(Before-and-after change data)

====================

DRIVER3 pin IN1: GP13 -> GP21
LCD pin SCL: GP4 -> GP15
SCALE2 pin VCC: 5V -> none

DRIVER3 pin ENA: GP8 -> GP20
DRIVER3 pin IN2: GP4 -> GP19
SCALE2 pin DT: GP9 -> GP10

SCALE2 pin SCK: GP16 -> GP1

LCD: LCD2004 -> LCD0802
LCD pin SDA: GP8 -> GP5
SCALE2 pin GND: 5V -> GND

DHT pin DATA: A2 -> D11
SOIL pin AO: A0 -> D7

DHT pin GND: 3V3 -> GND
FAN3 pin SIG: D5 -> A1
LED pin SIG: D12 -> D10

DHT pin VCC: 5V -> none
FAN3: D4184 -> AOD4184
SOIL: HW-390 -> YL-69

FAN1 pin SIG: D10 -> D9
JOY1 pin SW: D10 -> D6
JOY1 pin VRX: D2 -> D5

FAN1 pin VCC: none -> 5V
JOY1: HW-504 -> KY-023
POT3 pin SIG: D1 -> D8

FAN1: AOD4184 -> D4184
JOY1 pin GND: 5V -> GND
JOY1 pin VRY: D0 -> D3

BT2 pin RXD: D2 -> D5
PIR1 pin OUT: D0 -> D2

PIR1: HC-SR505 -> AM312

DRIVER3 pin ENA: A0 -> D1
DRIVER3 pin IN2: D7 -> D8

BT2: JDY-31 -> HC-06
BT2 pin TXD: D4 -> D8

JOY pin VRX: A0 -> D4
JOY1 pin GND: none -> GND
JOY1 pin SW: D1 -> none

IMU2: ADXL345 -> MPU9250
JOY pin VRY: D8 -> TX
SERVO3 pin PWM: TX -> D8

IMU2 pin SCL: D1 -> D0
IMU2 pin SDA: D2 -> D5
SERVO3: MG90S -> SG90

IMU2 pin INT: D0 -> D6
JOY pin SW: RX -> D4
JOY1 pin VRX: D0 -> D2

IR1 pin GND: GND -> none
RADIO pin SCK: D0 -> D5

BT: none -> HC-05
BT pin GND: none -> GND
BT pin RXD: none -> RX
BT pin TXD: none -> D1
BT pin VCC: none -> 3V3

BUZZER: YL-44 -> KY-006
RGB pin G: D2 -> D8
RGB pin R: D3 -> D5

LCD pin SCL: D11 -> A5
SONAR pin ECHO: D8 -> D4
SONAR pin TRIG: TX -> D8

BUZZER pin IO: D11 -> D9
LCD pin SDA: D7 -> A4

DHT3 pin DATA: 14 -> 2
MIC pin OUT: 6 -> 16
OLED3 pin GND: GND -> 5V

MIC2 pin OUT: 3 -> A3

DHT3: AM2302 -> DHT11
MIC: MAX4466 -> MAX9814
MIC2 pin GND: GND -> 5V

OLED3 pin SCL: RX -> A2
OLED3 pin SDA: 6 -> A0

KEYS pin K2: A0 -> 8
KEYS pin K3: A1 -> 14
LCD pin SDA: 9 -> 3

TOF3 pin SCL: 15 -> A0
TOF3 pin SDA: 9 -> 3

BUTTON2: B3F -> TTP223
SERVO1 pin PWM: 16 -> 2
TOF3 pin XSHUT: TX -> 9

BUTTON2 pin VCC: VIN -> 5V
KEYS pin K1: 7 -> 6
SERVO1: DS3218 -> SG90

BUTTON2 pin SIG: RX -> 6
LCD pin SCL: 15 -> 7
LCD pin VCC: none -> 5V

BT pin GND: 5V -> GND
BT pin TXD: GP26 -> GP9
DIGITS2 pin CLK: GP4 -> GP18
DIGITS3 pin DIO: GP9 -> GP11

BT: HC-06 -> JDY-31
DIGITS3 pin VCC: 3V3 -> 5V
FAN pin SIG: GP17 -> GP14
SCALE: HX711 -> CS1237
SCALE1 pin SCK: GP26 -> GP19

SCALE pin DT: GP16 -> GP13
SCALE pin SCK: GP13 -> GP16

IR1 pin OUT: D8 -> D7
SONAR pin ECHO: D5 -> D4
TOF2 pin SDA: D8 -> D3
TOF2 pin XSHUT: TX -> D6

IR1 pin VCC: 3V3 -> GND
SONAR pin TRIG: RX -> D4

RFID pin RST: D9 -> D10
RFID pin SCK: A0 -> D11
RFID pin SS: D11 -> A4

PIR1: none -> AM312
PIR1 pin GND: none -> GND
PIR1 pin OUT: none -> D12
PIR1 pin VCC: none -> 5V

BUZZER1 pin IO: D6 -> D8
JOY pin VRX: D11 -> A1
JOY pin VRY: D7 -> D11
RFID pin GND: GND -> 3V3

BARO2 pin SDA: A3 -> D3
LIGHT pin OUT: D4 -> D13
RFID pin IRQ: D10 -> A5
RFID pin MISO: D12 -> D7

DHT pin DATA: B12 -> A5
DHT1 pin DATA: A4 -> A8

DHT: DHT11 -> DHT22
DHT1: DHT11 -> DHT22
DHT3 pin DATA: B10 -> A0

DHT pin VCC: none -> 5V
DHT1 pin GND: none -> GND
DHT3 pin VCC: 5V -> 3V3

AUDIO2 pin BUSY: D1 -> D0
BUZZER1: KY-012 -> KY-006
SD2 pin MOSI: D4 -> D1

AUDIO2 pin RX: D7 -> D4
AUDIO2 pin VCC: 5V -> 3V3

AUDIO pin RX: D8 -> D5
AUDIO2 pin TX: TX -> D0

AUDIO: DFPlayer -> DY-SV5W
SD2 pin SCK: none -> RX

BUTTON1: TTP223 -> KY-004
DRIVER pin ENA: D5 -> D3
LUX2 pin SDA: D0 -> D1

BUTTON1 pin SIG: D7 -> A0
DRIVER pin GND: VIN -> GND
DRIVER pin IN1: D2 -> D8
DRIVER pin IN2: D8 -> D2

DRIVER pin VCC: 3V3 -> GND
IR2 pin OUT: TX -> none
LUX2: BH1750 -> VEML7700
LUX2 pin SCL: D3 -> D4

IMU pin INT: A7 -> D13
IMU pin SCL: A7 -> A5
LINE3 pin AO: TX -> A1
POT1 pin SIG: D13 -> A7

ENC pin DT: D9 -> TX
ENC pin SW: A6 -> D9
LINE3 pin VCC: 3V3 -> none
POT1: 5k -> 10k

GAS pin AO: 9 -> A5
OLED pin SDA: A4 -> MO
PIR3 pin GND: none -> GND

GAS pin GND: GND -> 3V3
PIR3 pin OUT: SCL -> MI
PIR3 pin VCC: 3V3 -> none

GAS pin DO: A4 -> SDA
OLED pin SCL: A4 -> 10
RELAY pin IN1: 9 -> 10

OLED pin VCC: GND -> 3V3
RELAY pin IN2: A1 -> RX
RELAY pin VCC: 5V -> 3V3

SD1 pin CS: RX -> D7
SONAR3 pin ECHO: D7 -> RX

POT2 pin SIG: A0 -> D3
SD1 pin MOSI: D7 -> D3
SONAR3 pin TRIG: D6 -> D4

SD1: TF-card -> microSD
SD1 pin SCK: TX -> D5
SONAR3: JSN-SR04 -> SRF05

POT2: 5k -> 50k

====================

● Problem requirements: Write the entries out a second time. Match them exactly.

● Answer below:
DRIVER3 pin IN1: GP13 -> GP21
LCD pin SCL: GP4 -> GP15
SCALE2 pin VCC: 5V -> none

DRIVER3 pin ENA: GP8 -> GP20
DRIVER3 pin IN2: GP4 -> GP19
SCALE2 pin DT: GP9 -> GP10

SCALE2 pin SCK: GP16 -> GP1

LCD: LCD2004 -> LCD0802
LCD pin SDA: GP8 -> GP5
SCALE2 pin GND: 5V -> GND

DHT pin DATA: A2 -> D11
SOIL pin AO: A0 -> D7

DHT pin GND: 3V3 -> GND
FAN3 pin SIG: D5 -> A1
LED pin SIG: D12 -> D10

DHT pin VCC: 5V -> none
FAN3: D4184 -> AOD4184
SOIL: HW-390 -> YL-69

FAN1 pin SIG: D10 -> D9
JOY1 pin SW: D10 -> D6
JOY1 pin VRX: D2 -> D5

FAN1 pin VCC: none -> 5V
JOY1: HW-504 -> KY-023
POT3 pin SIG: D1 -> D8

FAN1: AOD4184 -> D4184
JOY1 pin GND: 5V -> GND
JOY1 pin VRY: D0 -> D3

BT2 pin RXD: D2 -> D5
PIR1 pin OUT: D0 -> D2

PIR1: HC-SR505 -> AM312

DRIVER3 pin ENA: A0 -> D1
DRIVER3 pin IN2: D7 -> D8

BT2: JDY-31 -> HC-06
BT2 pin TXD: D4 -> D8

JOY pin VRX: A0 -> D4
JOY1 pin GND: none -> GND
JOY1 pin SW: D1 -> none

IMU2: ADXL345 -> MPU9250
JOY pin VRY: D8 -> TX
SERVO3 pin PWM: TX -> D8

IMU2 pin SCL: D1 -> D0
IMU2 pin SDA: D2 -> D5
SERVO3: MG90S -> SG90

IMU2 pin INT: D0 -> D6
JOY pin SW: RX -> D4
JOY1 pin VRX: D0 -> D2

IR1 pin GND: GND -> none
RADIO pin SCK: D0 -> D5

BT: none -> HC-05
BT pin GND: none -> GND
BT pin RXD: none -> RX
BT pin TXD: none -> D1
BT pin VCC: none -> 3V3

BUZZER: YL-44 -> KY-006
RGB pin G: D2 -> D8
RGB pin R: D3 -> D5

LCD pin SCL: D11 -> A5
SONAR pin ECHO: D8 -> D4
SONAR pin TRIG: TX -> D8

BUZZER pin IO: D11 -> D9
LCD pin SDA: D7 -> A4

DHT3 pin DATA: 14 -> 2
MIC pin OUT: 6 -> 16
OLED3 pin GND: GND -> 5V

MIC2 pin OUT: 3 -> A3

DHT3: AM2302 -> DHT11
MIC: MAX4466 -> MAX9814
MIC2 pin GND: GND -> 5V

OLED3 pin SCL: RX -> A2
OLED3 pin SDA: 6 -> A0

KEYS pin K2: A0 -> 8
KEYS pin K3: A1 -> 14
LCD pin SDA: 9 -> 3

TOF3 pin SCL: 15 -> A0
TOF3 pin SDA: 9 -> 3

BUTTON2: B3F -> TTP223
SERVO1 pin PWM: 16 -> 2
TOF3 pin XSHUT: TX -> 9

BUTTON2 pin VCC: VIN -> 5V
KEYS pin K1: 7 -> 6
SERVO1: DS3218 -> SG90

BUTTON2 pin SIG: RX -> 6
LCD pin SCL: 15 -> 7
LCD pin VCC: none -> 5V

BT pin GND: 5V -> GND
BT pin TXD: GP26 -> GP9
DIGITS2 pin CLK: GP4 -> GP18
DIGITS3 pin DIO: GP9 -> GP11

BT: HC-06 -> JDY-31
DIGITS3 pin VCC: 3V3 -> 5V
FAN pin SIG: GP17 -> GP14
SCALE: HX711 -> CS1237
SCALE1 pin SCK: GP26 -> GP19

SCALE pin DT: GP16 -> GP13
SCALE pin SCK: GP13 -> GP16

IR1 pin OUT: D8 -> D7
SONAR pin ECHO: D5 -> D4
TOF2 pin SDA: D8 -> D3
TOF2 pin XSHUT: TX -> D6

IR1 pin VCC: 3V3 -> GND
SONAR pin TRIG: RX -> D4

RFID pin RST: D9 -> D10
RFID pin SCK: A0 -> D11
RFID pin SS: D11 -> A4

PIR1: none -> AM312
PIR1 pin GND: none -> GND
PIR1 pin OUT: none -> D12
PIR1 pin VCC: none -> 5V

BUZZER1 pin IO: D6 -> D8
JOY pin VRX: D11 -> A1
JOY pin VRY: D7 -> D11
RFID pin GND: GND -> 3V3

BARO2 pin SDA: A3 -> D3
LIGHT pin OUT: D4 -> D13
RFID pin IRQ: D10 -> A5
RFID pin MISO: D12 -> D7

DHT pin DATA: B12 -> A5
DHT1 pin DATA: A4 -> A8

DHT: DHT11 -> DHT22
DHT1: DHT11 -> DHT22
DHT3 pin DATA: B10 -> A0

DHT pin VCC: none -> 5V
DHT1 pin GND: none -> GND
DHT3 pin VCC: 5V -> 3V3

AUDIO2 pin BUSY: D1 -> D0
BUZZER1: KY-012 -> KY-006
SD2 pin MOSI: D4 -> D1

AUDIO2 pin RX: D7 -> D4
AUDIO2 pin VCC: 5V -> 3V3

AUDIO pin RX: D8 -> D5
AUDIO2 pin TX: TX -> D0

AUDIO: DFPlayer -> DY-SV5W
SD2 pin SCK: none -> RX

BUTTON1: TTP223 -> KY-004
DRIVER pin ENA: D5 -> D3
LUX2 pin SDA: D0 -> D1

BUTTON1 pin SIG: D7 -> A0
DRIVER pin GND: VIN -> GND
DRIVER pin IN1: D2 -> D8
DRIVER pin IN2: D8 -> D2

DRIVER pin VCC: 3V3 -> GND
IR2 pin OUT: TX -> none
LUX2: BH1750 -> VEML7700
LUX2 pin SCL: D3 -> D4

IMU pin INT: A7 -> D13
IMU pin SCL: A7 -> A5
LINE3 pin AO: TX -> A1
POT1 pin SIG: D13 -> A7

ENC pin DT: D9 -> TX
ENC pin SW: A6 -> D9
LINE3 pin VCC: 3V3 -> none
POT1: 5k -> 10k

GAS pin AO: 9 -> A5
OLED pin SDA: A4 -> MO
PIR3 pin GND: none -> GND

GAS pin GND: GND -> 3V3
PIR3 pin OUT: SCL -> MI
PIR3 pin VCC: 3V3 -> none

GAS pin DO: A4 -> SDA
OLED pin SCL: A4 -> 10
RELAY pin IN1: 9 -> 10

OLED pin VCC: GND -> 3V3
RELAY pin IN2: A1 -> RX
RELAY pin VCC: 5V -> 3V3

SD1 pin CS: RX -> D7
SONAR3 pin ECHO: D7 -> RX

POT2 pin SIG: A0 -> D3
SD1 pin MOSI: D7 -> D3
SONAR3 pin TRIG: D6 -> D4

SD1: TF-card -> microSD
SD1 pin SCK: TX -> D5
SONAR3: JSN-SR04 -> SRF05

POT2: 5k -> 50k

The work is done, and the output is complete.